The output should match, line for line, the records from the line containing "camera: 20 degrees right, 0 degrees up" through the line containing "none -> turquoise plane [372,140,463,236]", with every picture left out.

Provided material below:

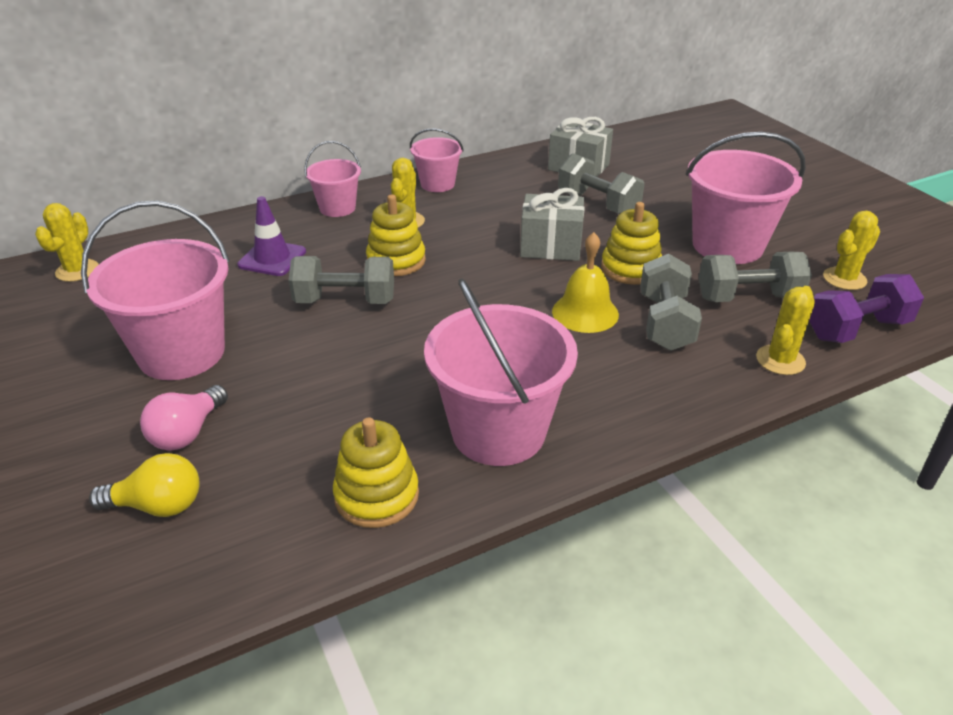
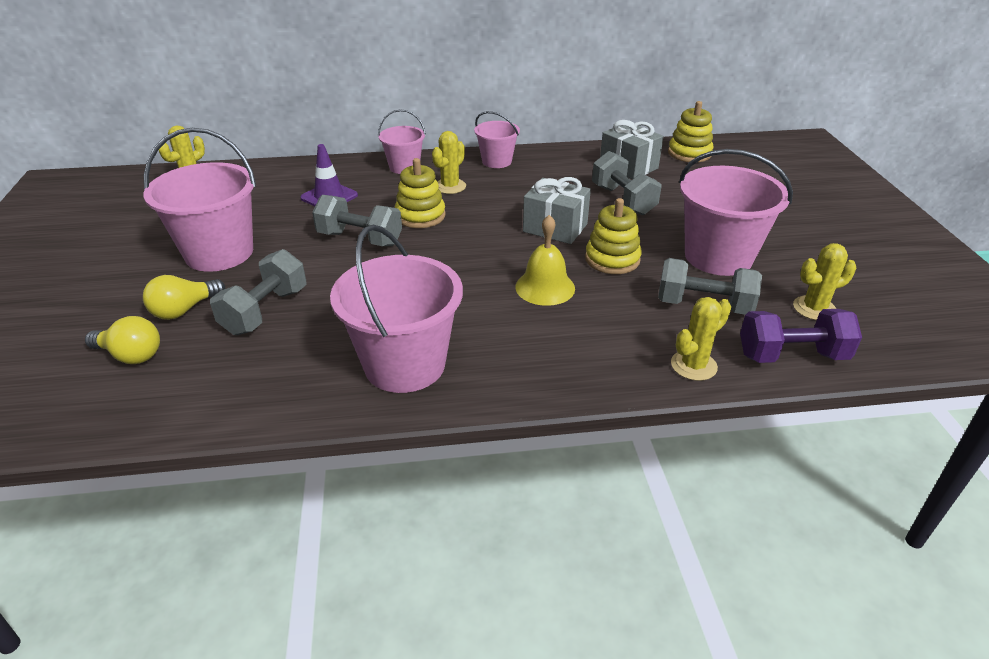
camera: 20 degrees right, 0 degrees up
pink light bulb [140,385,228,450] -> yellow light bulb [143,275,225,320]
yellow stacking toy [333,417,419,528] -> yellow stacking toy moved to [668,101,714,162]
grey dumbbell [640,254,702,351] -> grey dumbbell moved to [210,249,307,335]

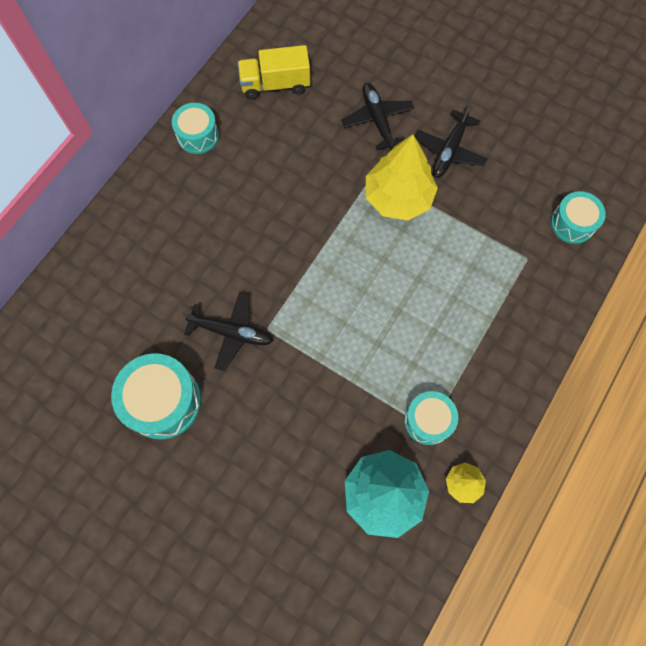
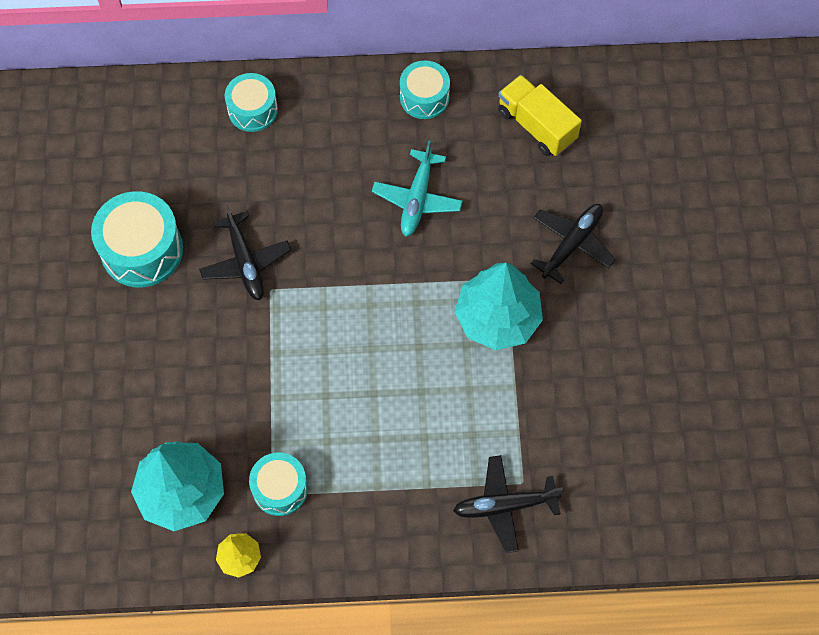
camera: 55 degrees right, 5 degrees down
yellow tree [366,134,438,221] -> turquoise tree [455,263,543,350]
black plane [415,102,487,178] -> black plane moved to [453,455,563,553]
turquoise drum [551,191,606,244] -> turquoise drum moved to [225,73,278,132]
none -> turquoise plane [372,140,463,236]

End of Provided material.
Provided material below:

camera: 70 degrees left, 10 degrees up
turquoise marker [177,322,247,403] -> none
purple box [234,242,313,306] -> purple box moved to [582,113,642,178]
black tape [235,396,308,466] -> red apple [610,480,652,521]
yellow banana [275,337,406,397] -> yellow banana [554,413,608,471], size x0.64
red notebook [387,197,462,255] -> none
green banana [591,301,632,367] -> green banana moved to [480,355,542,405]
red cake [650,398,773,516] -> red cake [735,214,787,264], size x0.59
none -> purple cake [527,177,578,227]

End of Provided material.
Provided material below:

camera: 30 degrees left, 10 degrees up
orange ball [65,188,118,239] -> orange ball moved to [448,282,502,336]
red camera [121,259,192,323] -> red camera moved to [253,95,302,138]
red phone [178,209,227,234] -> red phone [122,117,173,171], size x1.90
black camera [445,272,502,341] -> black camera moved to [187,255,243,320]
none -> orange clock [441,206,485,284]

End of Provided material.

*Your response*.
camera: 20 degrees right, 0 degrees up
pink light bulb [140,385,228,450] -> yellow light bulb [143,275,225,320]
yellow stacking toy [333,417,419,528] -> yellow stacking toy moved to [668,101,714,162]
grey dumbbell [640,254,702,351] -> grey dumbbell moved to [210,249,307,335]

camera: 55 degrees right, 5 degrees down
yellow tree [366,134,438,221] -> turquoise tree [455,263,543,350]
black plane [415,102,487,178] -> black plane moved to [453,455,563,553]
turquoise drum [551,191,606,244] -> turquoise drum moved to [225,73,278,132]
none -> turquoise plane [372,140,463,236]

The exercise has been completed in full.